Colored object listings:
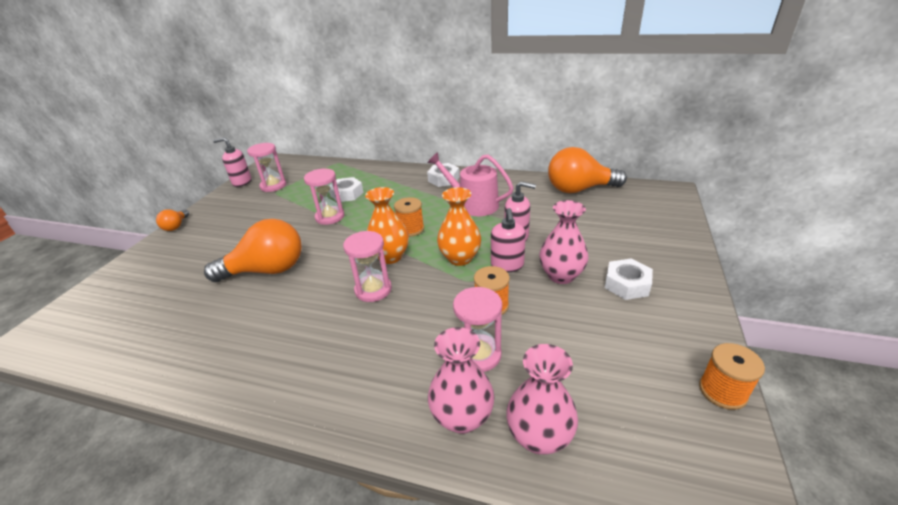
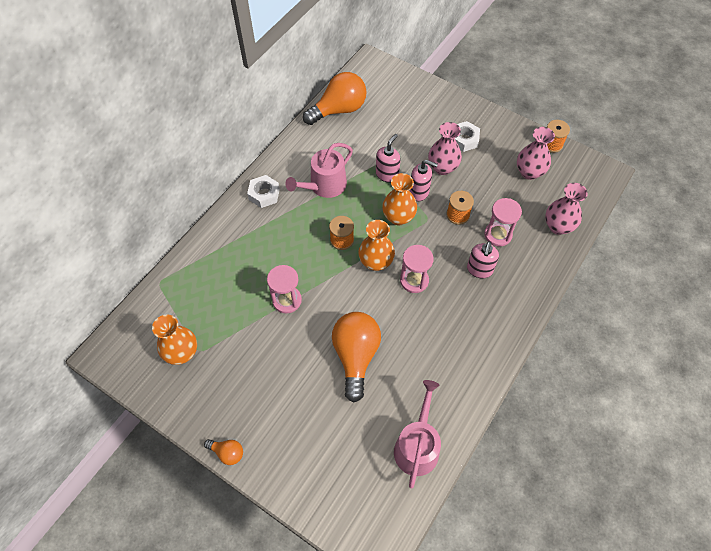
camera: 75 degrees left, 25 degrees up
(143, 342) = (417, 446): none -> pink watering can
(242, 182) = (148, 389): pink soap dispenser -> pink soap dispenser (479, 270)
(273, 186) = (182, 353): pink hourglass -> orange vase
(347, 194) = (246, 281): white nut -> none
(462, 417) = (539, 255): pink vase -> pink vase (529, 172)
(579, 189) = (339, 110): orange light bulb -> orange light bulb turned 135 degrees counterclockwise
--
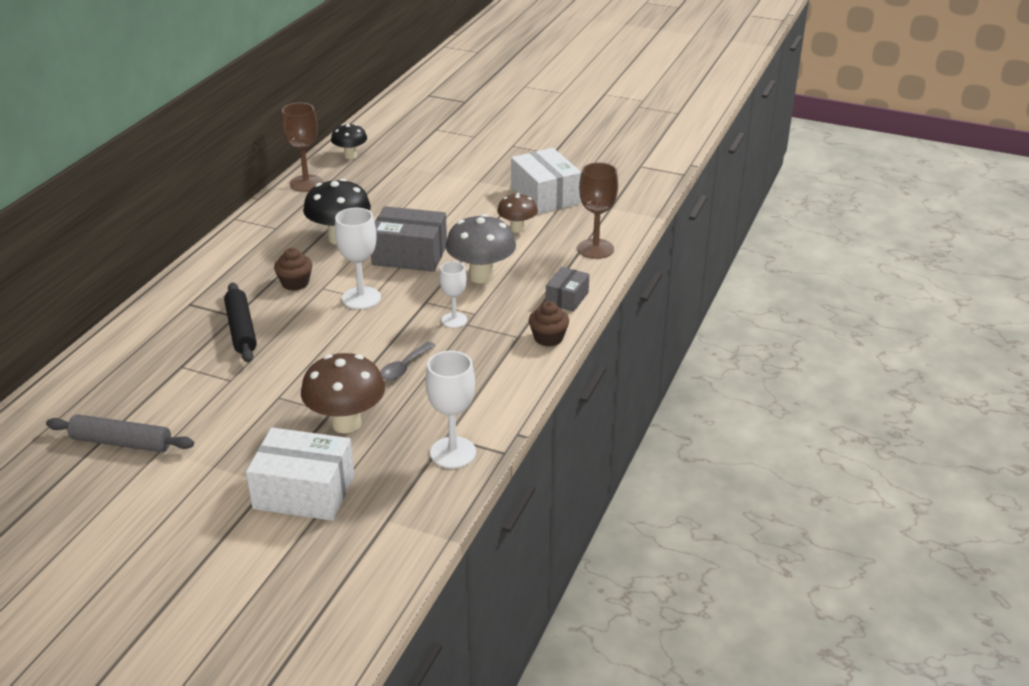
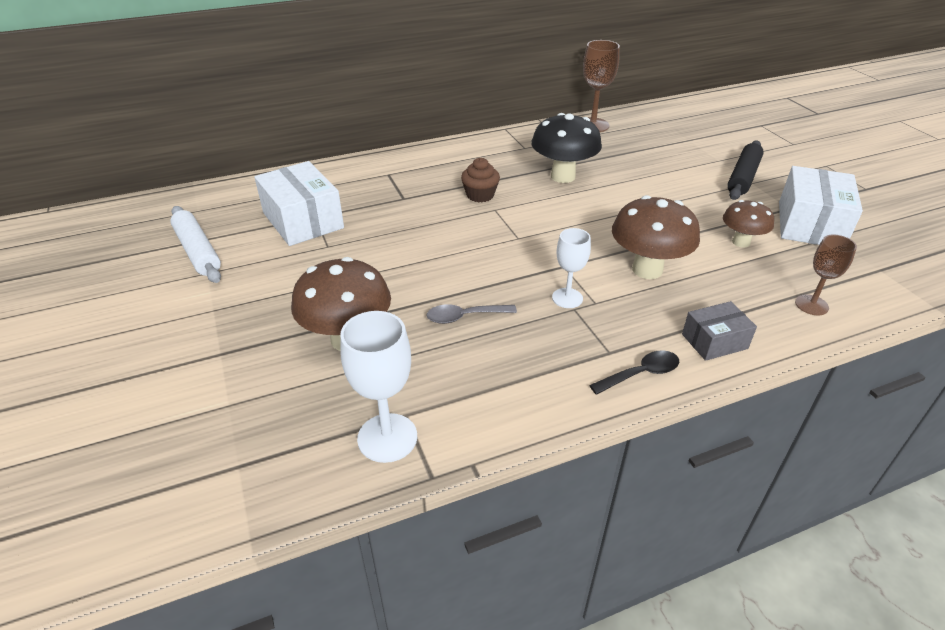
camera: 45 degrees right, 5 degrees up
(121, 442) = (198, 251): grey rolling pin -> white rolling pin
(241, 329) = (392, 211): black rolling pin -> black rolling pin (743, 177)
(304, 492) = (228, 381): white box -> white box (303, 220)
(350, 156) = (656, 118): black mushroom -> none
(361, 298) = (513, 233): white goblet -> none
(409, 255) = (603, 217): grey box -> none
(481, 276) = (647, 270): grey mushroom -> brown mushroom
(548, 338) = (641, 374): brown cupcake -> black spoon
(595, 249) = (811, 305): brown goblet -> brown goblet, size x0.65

■ Task
Among the lines of the data, some may contain the string "black"; report how many, and nothing more.

■ Output
3